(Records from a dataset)
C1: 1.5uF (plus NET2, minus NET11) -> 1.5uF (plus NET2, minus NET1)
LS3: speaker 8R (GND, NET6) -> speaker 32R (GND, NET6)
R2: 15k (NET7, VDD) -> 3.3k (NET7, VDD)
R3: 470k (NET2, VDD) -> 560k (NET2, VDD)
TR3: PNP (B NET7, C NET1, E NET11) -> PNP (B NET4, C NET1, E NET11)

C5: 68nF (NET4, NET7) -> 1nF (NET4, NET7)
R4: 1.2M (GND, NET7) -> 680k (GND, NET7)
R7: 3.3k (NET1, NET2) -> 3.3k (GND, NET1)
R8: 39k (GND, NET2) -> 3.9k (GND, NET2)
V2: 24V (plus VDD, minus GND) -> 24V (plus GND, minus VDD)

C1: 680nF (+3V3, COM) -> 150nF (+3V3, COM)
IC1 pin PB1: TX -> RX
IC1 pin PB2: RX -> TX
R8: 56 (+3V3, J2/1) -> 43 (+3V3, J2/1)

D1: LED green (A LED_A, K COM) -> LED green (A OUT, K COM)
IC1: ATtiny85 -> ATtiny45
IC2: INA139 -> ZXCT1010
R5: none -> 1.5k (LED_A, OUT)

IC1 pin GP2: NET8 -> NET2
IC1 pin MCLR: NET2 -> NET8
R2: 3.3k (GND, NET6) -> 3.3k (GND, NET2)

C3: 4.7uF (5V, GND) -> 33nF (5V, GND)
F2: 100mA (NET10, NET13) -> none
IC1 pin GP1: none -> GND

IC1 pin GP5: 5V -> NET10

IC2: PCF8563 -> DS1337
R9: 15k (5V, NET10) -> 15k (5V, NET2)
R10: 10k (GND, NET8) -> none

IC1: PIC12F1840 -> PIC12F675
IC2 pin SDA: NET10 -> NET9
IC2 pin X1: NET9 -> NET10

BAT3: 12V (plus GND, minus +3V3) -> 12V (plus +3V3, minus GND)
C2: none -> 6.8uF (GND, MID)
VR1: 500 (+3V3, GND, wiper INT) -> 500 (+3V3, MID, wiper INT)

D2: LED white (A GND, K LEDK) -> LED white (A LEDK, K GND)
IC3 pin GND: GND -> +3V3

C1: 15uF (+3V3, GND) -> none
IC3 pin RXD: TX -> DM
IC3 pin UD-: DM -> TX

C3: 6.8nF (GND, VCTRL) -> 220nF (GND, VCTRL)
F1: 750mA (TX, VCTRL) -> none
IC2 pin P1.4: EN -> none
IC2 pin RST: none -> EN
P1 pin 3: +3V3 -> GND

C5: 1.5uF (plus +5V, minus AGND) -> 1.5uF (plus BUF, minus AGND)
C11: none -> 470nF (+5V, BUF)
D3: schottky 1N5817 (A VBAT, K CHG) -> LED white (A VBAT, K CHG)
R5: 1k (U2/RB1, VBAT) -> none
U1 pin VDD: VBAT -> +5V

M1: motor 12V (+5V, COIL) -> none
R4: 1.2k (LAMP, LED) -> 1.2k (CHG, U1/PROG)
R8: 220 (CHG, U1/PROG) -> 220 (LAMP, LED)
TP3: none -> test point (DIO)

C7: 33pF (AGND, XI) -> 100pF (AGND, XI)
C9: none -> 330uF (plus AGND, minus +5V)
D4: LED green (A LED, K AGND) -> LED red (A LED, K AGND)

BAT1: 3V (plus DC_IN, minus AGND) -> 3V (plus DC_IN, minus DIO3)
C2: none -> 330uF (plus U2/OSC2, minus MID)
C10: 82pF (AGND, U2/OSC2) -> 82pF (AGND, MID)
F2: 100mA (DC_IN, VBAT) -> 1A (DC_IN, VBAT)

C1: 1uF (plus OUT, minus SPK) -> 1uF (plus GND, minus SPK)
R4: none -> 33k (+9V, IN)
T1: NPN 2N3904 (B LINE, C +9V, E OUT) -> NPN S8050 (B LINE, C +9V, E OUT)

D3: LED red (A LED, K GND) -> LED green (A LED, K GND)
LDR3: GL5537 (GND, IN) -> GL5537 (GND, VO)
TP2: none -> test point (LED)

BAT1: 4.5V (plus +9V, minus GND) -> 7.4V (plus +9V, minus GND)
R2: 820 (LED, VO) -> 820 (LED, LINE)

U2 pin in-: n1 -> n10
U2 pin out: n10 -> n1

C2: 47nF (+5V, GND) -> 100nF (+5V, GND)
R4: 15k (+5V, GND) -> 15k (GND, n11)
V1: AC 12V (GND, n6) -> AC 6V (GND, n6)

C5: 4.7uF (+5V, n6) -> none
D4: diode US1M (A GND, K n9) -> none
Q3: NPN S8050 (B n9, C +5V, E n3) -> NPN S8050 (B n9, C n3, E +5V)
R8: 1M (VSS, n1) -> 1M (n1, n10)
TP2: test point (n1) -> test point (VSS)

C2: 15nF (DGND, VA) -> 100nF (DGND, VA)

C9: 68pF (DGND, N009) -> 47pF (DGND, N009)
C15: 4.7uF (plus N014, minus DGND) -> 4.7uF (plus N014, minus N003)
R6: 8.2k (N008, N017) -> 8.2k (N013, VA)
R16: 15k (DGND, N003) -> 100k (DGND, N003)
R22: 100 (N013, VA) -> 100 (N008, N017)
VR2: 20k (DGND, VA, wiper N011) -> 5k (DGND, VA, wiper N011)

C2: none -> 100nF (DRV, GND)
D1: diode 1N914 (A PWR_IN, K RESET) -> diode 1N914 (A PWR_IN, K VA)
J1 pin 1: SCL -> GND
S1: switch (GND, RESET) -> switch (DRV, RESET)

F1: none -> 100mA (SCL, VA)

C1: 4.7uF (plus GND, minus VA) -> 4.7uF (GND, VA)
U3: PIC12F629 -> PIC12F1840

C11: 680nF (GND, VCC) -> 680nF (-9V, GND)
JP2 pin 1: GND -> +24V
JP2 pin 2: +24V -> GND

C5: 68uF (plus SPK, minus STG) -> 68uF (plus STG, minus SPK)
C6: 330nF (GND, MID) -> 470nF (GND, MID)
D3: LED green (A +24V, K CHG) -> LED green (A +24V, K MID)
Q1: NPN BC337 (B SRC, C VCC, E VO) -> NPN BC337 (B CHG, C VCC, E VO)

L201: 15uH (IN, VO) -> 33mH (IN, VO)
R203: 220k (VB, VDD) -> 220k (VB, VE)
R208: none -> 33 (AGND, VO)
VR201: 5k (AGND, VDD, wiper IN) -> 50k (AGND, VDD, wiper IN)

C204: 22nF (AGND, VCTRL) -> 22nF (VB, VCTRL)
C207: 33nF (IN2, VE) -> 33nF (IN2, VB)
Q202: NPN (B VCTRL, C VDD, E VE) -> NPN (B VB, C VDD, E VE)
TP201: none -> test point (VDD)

*PROMPT*.
Check each line of the entries for "PROG" and copy those that have it.

*TASK RESPONSE*.
R4: 1.2k (LAMP, LED) -> 1.2k (CHG, U1/PROG)
R8: 220 (CHG, U1/PROG) -> 220 (LAMP, LED)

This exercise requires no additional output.